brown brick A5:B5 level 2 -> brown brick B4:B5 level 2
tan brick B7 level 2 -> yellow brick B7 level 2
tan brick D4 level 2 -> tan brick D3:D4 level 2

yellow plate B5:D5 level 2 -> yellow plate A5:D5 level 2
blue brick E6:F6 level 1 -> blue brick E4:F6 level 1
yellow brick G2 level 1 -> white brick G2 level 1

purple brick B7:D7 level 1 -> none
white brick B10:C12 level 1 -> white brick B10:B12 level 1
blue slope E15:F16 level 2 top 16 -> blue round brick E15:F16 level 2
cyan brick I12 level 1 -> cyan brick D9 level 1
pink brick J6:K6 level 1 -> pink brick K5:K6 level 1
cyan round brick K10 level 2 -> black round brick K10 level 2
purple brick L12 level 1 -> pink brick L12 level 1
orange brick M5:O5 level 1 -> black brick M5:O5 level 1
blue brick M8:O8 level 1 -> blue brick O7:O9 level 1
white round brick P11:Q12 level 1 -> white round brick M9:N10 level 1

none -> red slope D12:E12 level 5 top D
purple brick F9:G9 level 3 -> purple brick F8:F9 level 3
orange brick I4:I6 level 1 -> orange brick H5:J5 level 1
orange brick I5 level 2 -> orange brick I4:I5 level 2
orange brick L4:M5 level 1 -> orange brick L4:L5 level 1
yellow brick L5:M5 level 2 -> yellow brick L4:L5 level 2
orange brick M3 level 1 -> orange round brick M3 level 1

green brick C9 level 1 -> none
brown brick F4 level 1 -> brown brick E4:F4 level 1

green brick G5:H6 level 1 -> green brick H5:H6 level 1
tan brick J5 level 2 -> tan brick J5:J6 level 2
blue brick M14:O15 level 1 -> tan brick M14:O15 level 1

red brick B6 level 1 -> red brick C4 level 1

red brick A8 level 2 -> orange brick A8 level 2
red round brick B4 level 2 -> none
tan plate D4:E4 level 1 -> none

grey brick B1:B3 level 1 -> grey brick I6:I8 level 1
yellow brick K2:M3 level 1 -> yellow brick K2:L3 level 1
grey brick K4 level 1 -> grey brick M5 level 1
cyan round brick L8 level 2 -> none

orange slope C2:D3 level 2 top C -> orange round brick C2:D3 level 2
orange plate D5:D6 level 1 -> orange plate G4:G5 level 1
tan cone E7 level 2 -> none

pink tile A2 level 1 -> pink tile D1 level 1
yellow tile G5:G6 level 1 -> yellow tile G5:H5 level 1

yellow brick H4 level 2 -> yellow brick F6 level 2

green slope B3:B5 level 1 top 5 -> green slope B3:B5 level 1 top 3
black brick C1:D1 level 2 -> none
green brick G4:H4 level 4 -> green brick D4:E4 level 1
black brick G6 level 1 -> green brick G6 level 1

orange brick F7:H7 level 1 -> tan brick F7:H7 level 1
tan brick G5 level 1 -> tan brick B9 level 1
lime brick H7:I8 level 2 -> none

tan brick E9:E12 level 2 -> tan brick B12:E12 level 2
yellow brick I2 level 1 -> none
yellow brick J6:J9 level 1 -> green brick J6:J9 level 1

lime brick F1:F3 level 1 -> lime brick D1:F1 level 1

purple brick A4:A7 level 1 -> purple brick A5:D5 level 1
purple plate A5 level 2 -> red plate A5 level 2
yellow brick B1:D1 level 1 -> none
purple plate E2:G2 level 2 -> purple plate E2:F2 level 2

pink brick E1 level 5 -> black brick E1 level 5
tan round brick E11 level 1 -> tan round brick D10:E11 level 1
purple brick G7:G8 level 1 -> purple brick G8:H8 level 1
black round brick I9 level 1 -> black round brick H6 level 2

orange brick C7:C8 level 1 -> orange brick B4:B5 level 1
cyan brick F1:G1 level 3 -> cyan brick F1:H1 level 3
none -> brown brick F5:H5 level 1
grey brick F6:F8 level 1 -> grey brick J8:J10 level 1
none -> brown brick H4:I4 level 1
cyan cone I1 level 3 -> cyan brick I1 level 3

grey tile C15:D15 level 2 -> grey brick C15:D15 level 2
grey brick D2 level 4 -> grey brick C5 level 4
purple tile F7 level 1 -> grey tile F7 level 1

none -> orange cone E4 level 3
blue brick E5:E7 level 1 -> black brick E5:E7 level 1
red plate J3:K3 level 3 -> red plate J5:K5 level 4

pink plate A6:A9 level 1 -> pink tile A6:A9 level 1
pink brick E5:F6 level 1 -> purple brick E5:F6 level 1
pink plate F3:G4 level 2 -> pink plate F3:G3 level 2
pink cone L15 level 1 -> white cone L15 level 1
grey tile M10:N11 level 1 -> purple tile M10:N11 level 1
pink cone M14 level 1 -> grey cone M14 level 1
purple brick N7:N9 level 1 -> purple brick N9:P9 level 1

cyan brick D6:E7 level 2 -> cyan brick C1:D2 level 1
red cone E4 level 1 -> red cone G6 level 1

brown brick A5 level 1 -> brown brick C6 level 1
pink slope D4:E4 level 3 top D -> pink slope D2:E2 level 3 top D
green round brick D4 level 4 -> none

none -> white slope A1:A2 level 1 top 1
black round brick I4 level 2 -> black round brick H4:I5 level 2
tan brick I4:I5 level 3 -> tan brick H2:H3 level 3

──────────────────────────────

Action item
Output the material above exactly, but only from the line that carries "cyan brick I12" through the line that carries "yellow brick L5:M5".

Answer for the task
cyan brick I12 level 1 -> cyan brick D9 level 1
pink brick J6:K6 level 1 -> pink brick K5:K6 level 1
cyan round brick K10 level 2 -> black round brick K10 level 2
purple brick L12 level 1 -> pink brick L12 level 1
orange brick M5:O5 level 1 -> black brick M5:O5 level 1
blue brick M8:O8 level 1 -> blue brick O7:O9 level 1
white round brick P11:Q12 level 1 -> white round brick M9:N10 level 1

none -> red slope D12:E12 level 5 top D
purple brick F9:G9 level 3 -> purple brick F8:F9 level 3
orange brick I4:I6 level 1 -> orange brick H5:J5 level 1
orange brick I5 level 2 -> orange brick I4:I5 level 2
orange brick L4:M5 level 1 -> orange brick L4:L5 level 1
yellow brick L5:M5 level 2 -> yellow brick L4:L5 level 2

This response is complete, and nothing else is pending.